## Task goal
Produce an exact copy of all records below.

* * *

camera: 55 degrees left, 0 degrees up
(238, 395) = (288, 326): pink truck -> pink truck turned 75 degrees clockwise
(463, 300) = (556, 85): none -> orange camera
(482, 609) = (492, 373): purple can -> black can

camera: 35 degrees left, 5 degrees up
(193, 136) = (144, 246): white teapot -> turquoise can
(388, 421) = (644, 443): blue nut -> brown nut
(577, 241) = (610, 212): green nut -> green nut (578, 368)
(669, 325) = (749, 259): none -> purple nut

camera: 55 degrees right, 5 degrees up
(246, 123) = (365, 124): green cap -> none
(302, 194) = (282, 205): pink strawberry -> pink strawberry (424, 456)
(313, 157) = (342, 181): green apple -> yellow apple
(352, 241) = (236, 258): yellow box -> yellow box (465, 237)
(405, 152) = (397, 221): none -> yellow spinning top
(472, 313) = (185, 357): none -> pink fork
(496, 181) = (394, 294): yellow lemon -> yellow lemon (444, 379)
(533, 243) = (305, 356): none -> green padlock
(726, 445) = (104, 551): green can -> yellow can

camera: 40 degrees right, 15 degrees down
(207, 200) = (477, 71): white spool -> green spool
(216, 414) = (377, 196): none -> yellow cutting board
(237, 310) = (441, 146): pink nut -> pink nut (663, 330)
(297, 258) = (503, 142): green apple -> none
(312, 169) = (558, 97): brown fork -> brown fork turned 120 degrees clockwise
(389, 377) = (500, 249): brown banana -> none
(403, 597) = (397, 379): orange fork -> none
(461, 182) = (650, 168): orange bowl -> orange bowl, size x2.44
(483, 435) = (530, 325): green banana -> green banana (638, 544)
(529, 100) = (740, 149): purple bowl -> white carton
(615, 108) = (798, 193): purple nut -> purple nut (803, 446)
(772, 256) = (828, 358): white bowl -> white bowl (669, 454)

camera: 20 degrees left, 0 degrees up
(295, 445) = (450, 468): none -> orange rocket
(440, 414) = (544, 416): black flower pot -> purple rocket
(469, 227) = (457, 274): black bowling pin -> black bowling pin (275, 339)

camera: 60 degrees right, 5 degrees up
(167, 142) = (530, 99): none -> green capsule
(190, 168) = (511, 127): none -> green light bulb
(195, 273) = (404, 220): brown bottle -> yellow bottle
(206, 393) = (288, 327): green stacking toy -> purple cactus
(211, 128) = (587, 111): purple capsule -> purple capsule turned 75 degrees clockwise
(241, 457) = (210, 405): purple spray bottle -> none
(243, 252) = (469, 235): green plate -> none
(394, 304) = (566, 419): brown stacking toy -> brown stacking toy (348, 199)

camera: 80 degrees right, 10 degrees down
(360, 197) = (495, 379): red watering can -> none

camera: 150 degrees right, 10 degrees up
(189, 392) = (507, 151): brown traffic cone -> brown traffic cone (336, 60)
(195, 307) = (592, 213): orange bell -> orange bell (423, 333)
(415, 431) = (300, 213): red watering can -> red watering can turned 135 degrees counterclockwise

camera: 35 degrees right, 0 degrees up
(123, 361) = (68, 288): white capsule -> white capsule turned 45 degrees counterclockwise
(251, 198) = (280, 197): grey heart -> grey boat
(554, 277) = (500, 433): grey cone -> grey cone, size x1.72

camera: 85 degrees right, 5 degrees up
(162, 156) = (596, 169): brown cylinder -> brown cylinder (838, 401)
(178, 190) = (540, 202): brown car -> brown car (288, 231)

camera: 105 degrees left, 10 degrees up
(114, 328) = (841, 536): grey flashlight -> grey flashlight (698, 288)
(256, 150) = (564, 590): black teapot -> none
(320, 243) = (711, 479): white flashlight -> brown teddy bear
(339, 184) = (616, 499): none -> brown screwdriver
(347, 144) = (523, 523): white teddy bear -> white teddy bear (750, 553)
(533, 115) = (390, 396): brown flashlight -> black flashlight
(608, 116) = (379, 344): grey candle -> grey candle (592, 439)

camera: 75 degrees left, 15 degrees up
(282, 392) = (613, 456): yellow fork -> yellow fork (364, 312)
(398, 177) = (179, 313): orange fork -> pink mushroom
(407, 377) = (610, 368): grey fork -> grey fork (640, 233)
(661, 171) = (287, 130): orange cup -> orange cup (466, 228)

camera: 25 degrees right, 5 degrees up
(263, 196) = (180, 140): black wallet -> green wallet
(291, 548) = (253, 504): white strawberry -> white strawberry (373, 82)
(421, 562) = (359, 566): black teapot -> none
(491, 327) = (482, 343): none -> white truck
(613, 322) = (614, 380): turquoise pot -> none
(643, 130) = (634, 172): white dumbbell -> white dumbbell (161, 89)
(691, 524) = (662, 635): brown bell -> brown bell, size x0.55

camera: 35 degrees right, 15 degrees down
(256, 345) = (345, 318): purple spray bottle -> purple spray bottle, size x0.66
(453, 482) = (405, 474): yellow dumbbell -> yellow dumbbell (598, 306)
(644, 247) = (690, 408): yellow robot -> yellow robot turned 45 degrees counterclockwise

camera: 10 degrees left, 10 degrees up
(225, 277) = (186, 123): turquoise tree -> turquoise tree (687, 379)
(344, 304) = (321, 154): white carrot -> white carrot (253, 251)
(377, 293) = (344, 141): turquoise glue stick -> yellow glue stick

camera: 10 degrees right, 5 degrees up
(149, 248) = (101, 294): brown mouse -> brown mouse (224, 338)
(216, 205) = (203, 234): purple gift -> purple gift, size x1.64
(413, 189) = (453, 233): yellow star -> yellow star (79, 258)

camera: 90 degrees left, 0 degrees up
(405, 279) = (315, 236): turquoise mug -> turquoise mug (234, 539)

* * *

## Expected answer
camera: 55 degrees left, 0 degrees up
(238, 395) = (288, 326): pink truck -> pink truck turned 75 degrees clockwise
(463, 300) = (556, 85): none -> orange camera
(482, 609) = (492, 373): purple can -> black can

camera: 35 degrees left, 5 degrees up
(193, 136) = (144, 246): white teapot -> turquoise can
(388, 421) = (644, 443): blue nut -> brown nut
(577, 241) = (610, 212): green nut -> green nut (578, 368)
(669, 325) = (749, 259): none -> purple nut

camera: 55 degrees right, 5 degrees up
(246, 123) = (365, 124): green cap -> none
(302, 194) = (282, 205): pink strawberry -> pink strawberry (424, 456)
(313, 157) = (342, 181): green apple -> yellow apple
(352, 241) = (236, 258): yellow box -> yellow box (465, 237)
(405, 152) = (397, 221): none -> yellow spinning top
(472, 313) = (185, 357): none -> pink fork
(496, 181) = (394, 294): yellow lemon -> yellow lemon (444, 379)
(533, 243) = (305, 356): none -> green padlock
(726, 445) = (104, 551): green can -> yellow can

camera: 40 degrees right, 15 degrees down
(207, 200) = (477, 71): white spool -> green spool
(216, 414) = (377, 196): none -> yellow cutting board
(237, 310) = (441, 146): pink nut -> pink nut (663, 330)
(297, 258) = (503, 142): green apple -> none
(312, 169) = (558, 97): brown fork -> brown fork turned 120 degrees clockwise
(389, 377) = (500, 249): brown banana -> none
(403, 597) = (397, 379): orange fork -> none
(461, 182) = (650, 168): orange bowl -> orange bowl, size x2.44
(483, 435) = (530, 325): green banana -> green banana (638, 544)
(529, 100) = (740, 149): purple bowl -> white carton
(615, 108) = (798, 193): purple nut -> purple nut (803, 446)
(772, 256) = (828, 358): white bowl -> white bowl (669, 454)

camera: 20 degrees left, 0 degrees up
(295, 445) = (450, 468): none -> orange rocket
(440, 414) = (544, 416): black flower pot -> purple rocket
(469, 227) = (457, 274): black bowling pin -> black bowling pin (275, 339)

camera: 60 degrees right, 5 degrees up
(167, 142) = (530, 99): none -> green capsule
(190, 168) = (511, 127): none -> green light bulb
(195, 273) = (404, 220): brown bottle -> yellow bottle
(206, 393) = (288, 327): green stacking toy -> purple cactus
(211, 128) = (587, 111): purple capsule -> purple capsule turned 75 degrees clockwise
(241, 457) = (210, 405): purple spray bottle -> none
(243, 252) = (469, 235): green plate -> none
(394, 304) = (566, 419): brown stacking toy -> brown stacking toy (348, 199)

camera: 80 degrees right, 10 degrees down
(360, 197) = (495, 379): red watering can -> none

camera: 150 degrees right, 10 degrees up
(189, 392) = (507, 151): brown traffic cone -> brown traffic cone (336, 60)
(195, 307) = (592, 213): orange bell -> orange bell (423, 333)
(415, 431) = (300, 213): red watering can -> red watering can turned 135 degrees counterclockwise

camera: 35 degrees right, 0 degrees up
(123, 361) = (68, 288): white capsule -> white capsule turned 45 degrees counterclockwise
(251, 198) = (280, 197): grey heart -> grey boat
(554, 277) = (500, 433): grey cone -> grey cone, size x1.72

camera: 85 degrees right, 5 degrees up
(162, 156) = (596, 169): brown cylinder -> brown cylinder (838, 401)
(178, 190) = (540, 202): brown car -> brown car (288, 231)

camera: 105 degrees left, 10 degrees up
(114, 328) = (841, 536): grey flashlight -> grey flashlight (698, 288)
(256, 150) = (564, 590): black teapot -> none
(320, 243) = (711, 479): white flashlight -> brown teddy bear
(339, 184) = (616, 499): none -> brown screwdriver
(347, 144) = (523, 523): white teddy bear -> white teddy bear (750, 553)
(533, 115) = (390, 396): brown flashlight -> black flashlight
(608, 116) = (379, 344): grey candle -> grey candle (592, 439)

camera: 75 degrees left, 15 degrees up
(282, 392) = (613, 456): yellow fork -> yellow fork (364, 312)
(398, 177) = (179, 313): orange fork -> pink mushroom
(407, 377) = (610, 368): grey fork -> grey fork (640, 233)
(661, 171) = (287, 130): orange cup -> orange cup (466, 228)

camera: 25 degrees right, 5 degrees up
(263, 196) = (180, 140): black wallet -> green wallet
(291, 548) = (253, 504): white strawberry -> white strawberry (373, 82)
(421, 562) = (359, 566): black teapot -> none
(491, 327) = (482, 343): none -> white truck
(613, 322) = (614, 380): turquoise pot -> none
(643, 130) = (634, 172): white dumbbell -> white dumbbell (161, 89)
(691, 524) = (662, 635): brown bell -> brown bell, size x0.55

camera: 35 degrees right, 15 degrees down
(256, 345) = (345, 318): purple spray bottle -> purple spray bottle, size x0.66
(453, 482) = (405, 474): yellow dumbbell -> yellow dumbbell (598, 306)
(644, 247) = (690, 408): yellow robot -> yellow robot turned 45 degrees counterclockwise

camera: 10 degrees left, 10 degrees up
(225, 277) = (186, 123): turquoise tree -> turquoise tree (687, 379)
(344, 304) = (321, 154): white carrot -> white carrot (253, 251)
(377, 293) = (344, 141): turquoise glue stick -> yellow glue stick

camera: 10 degrees right, 5 degrees up
(149, 248) = (101, 294): brown mouse -> brown mouse (224, 338)
(216, 205) = (203, 234): purple gift -> purple gift, size x1.64
(413, 189) = (453, 233): yellow star -> yellow star (79, 258)

camera: 90 degrees left, 0 degrees up
(405, 279) = (315, 236): turquoise mug -> turquoise mug (234, 539)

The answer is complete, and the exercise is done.